- What is being asked: Repeat the data that follows, word for word, without the images.

- Data below:

····················

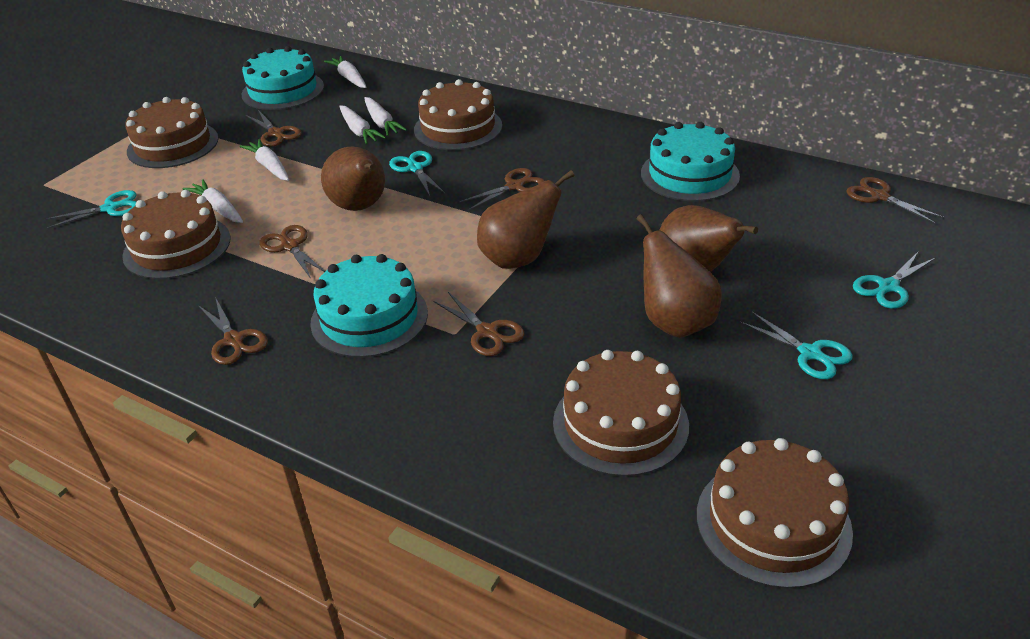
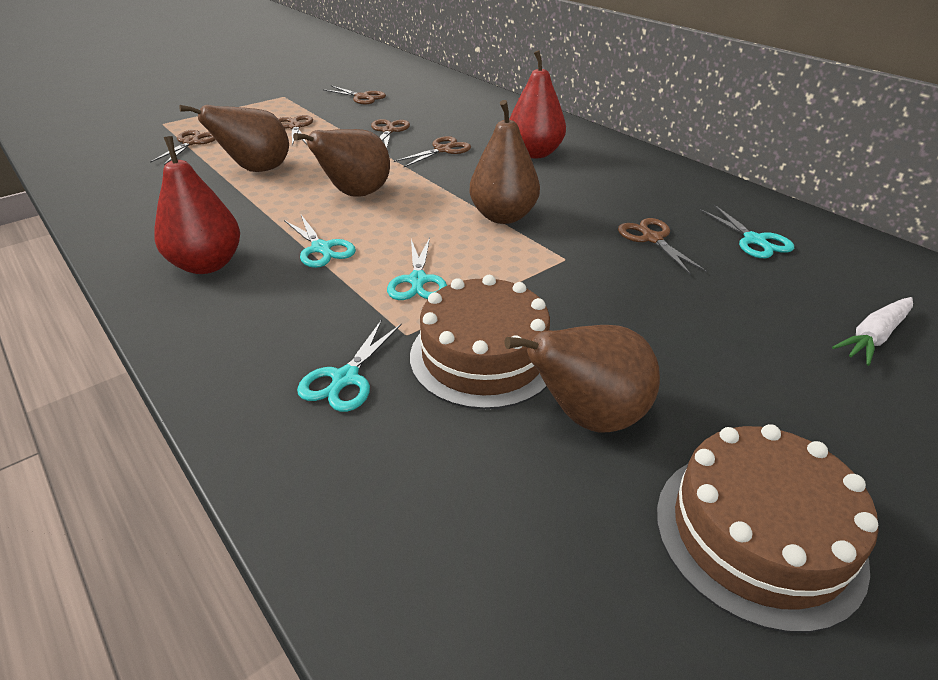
brown cake: 5 -> 2
red pear: 0 -> 2
turquoise cake: 3 -> 0
white carrot: 5 -> 1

····················

- Exercise answer:
brown cake: 5 -> 2
red pear: 0 -> 2
turquoise cake: 3 -> 0
white carrot: 5 -> 1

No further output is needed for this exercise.